§ **YOUR TASK**
Transcribe only part of the material below: the lines from the one containing "TR201: NPN (B" through the one containing "TR203: NPN (B", inclusive, exactly as written.

§ **MATERIAL TO PROCESS**
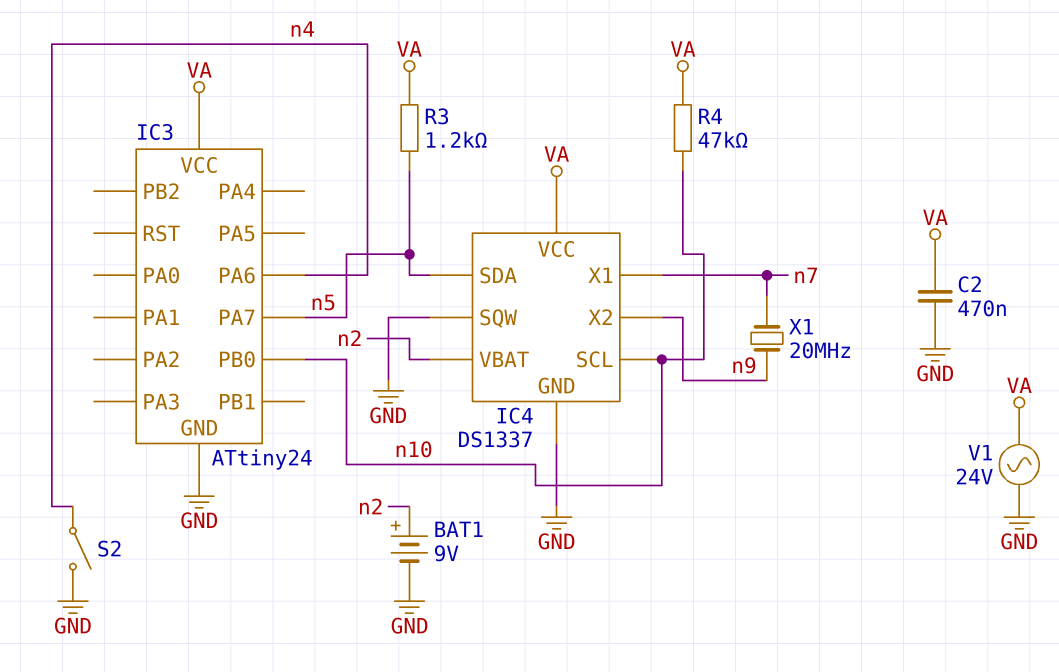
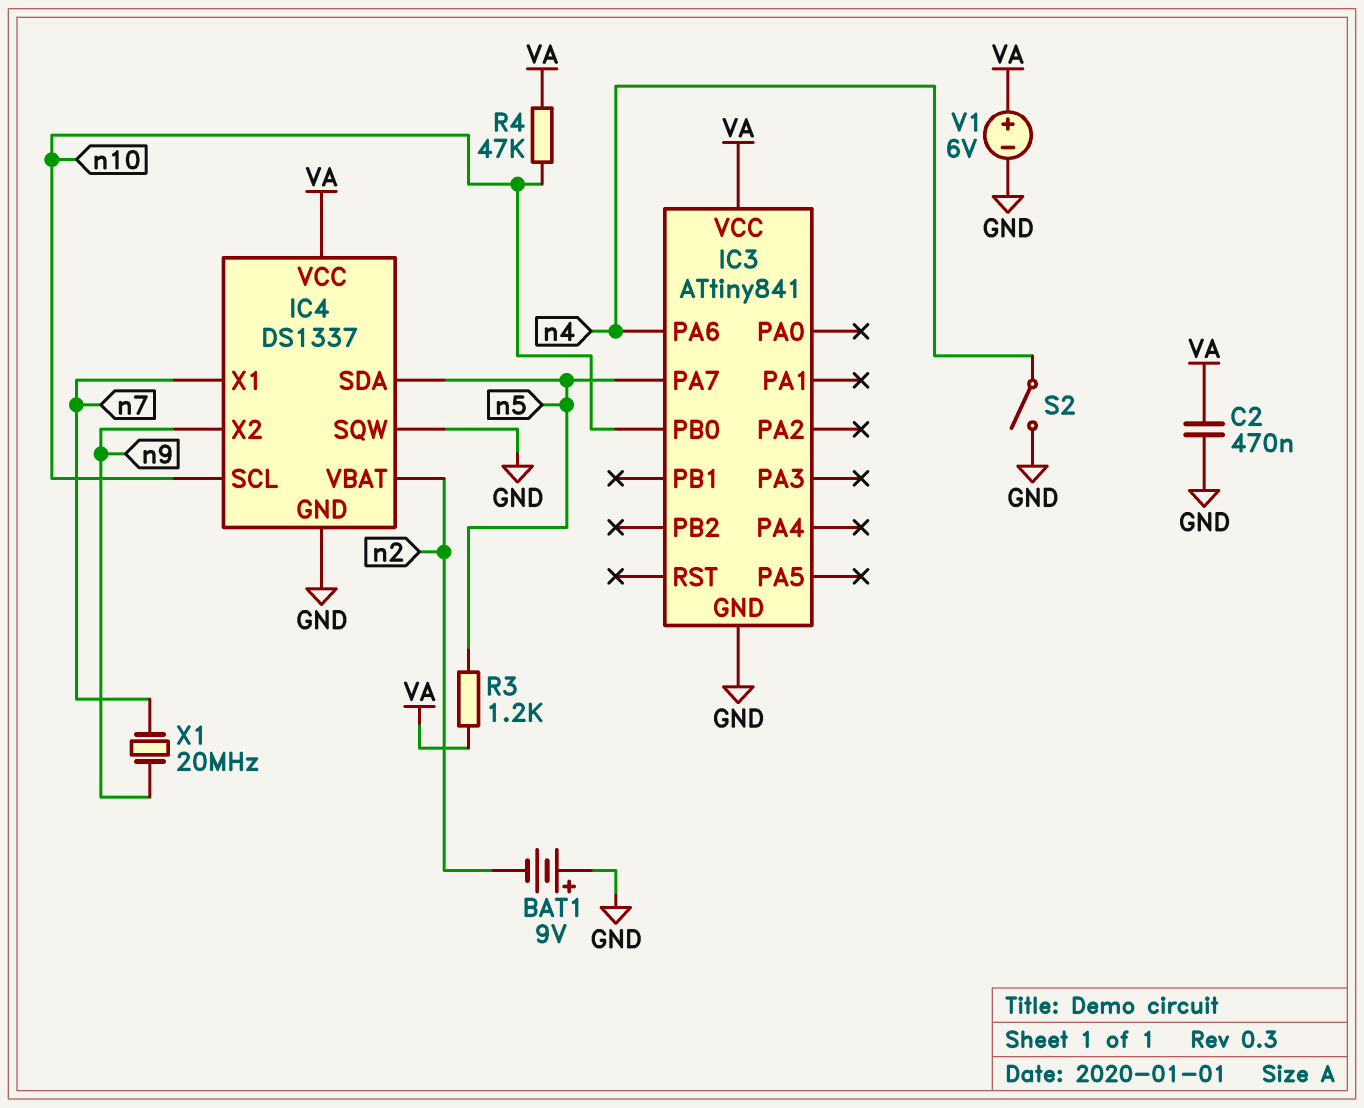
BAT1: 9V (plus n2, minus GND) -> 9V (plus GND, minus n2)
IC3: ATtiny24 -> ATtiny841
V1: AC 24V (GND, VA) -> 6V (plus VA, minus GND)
--
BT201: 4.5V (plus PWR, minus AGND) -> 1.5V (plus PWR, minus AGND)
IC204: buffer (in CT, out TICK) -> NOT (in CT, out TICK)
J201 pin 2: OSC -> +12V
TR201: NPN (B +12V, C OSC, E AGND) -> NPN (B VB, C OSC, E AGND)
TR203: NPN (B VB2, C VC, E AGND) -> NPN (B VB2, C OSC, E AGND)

§ **SOLUTION**
TR201: NPN (B +12V, C OSC, E AGND) -> NPN (B VB, C OSC, E AGND)
TR203: NPN (B VB2, C VC, E AGND) -> NPN (B VB2, C OSC, E AGND)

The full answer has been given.